**Task requirements**
An exact transcription of the records is required, minus any images.

────

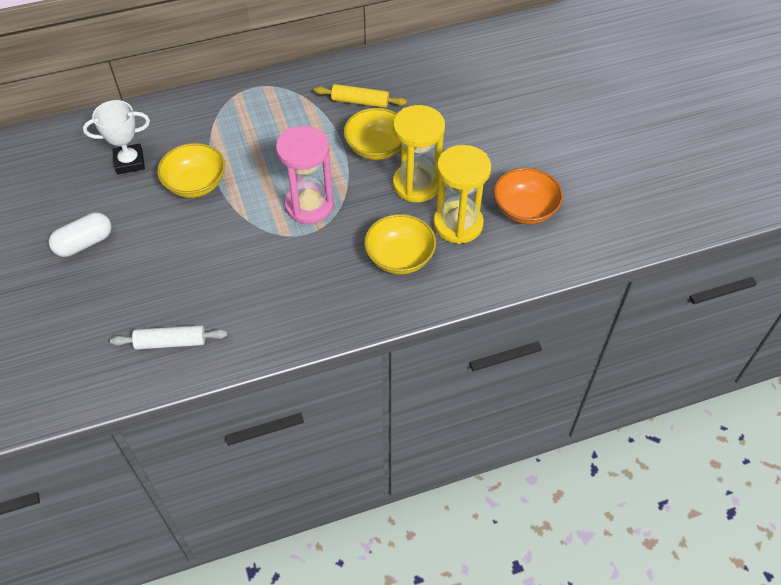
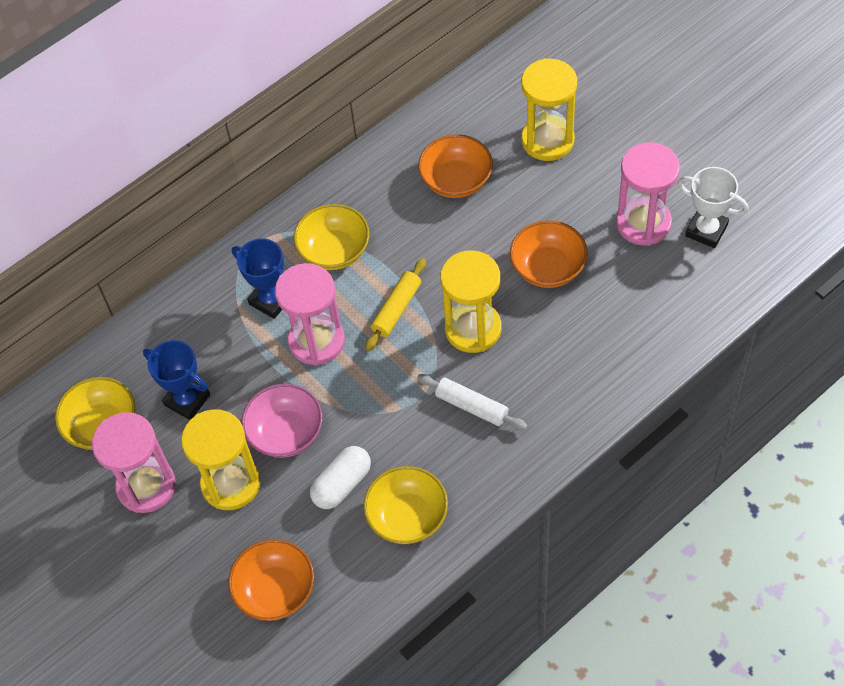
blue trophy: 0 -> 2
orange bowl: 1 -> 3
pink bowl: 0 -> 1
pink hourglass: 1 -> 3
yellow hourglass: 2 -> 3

────

**Your response**
blue trophy: 0 -> 2
orange bowl: 1 -> 3
pink bowl: 0 -> 1
pink hourglass: 1 -> 3
yellow hourglass: 2 -> 3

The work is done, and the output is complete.